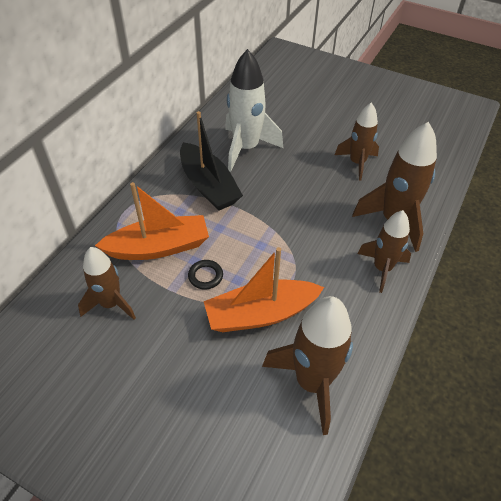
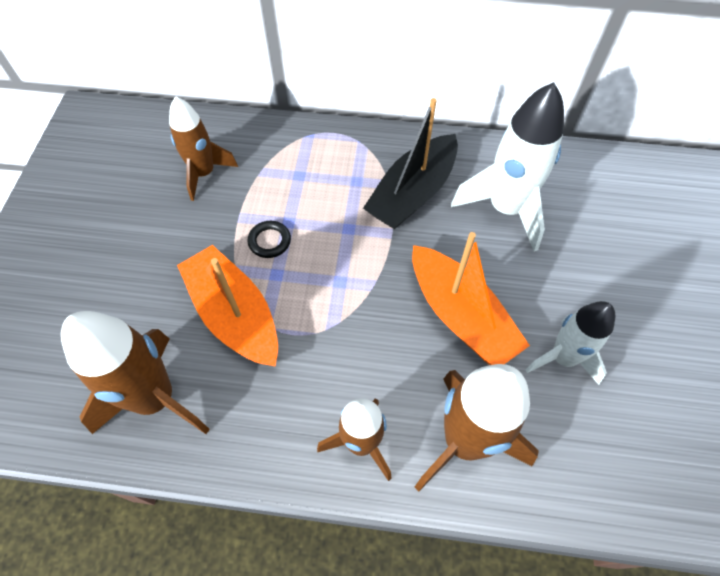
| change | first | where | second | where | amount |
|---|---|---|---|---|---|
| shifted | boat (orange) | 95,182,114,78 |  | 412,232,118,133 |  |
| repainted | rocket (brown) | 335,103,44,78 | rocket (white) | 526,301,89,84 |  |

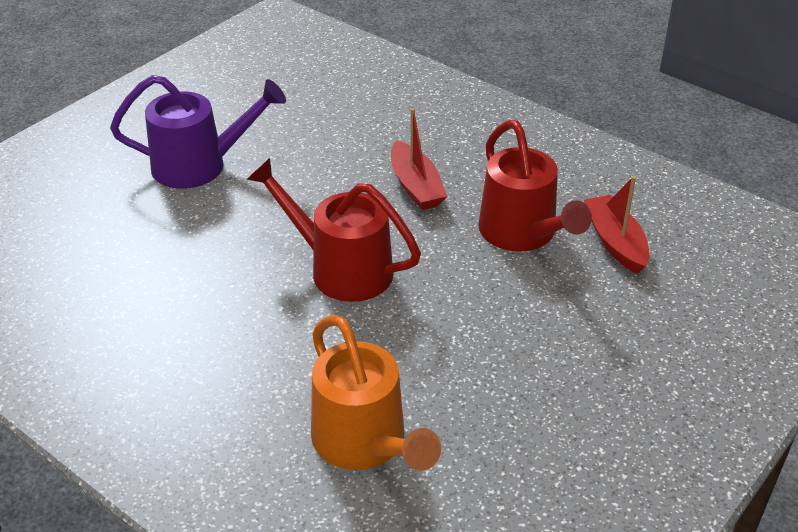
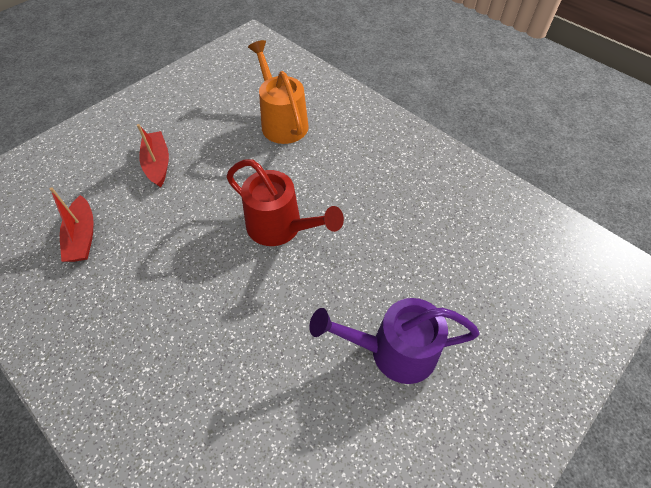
| change | first | where | second | where | amount |
|---|---|---|---|---|---|
| shifted | boat (red) | 391,108,56,102 |  | 137,124,32,64 |  |
| gone | watering can (red) | 478,120,114,132 |  |  |  |

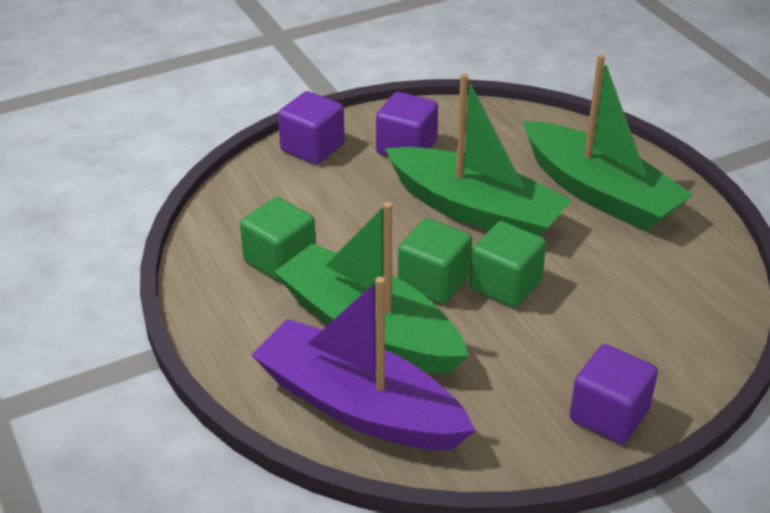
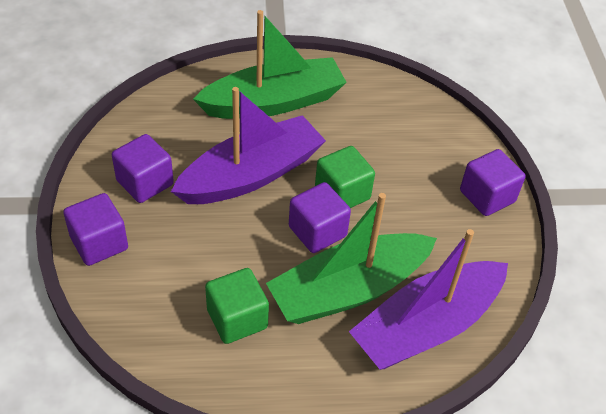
| change | first | where | second | where | amount |
|---|---|---|---|---|---|
| repainted | boat (green) | 385,73,187,163 | boat (purple) | 171,87,155,117 |  |
| repainted | cube (green) | 398,218,74,86 | cube (purple) | 289,182,62,71 |  |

■ **Try it**
Please determine the number of lines in the records above that include the string "purple", and answer with that number only.

■ **Solved problem**
2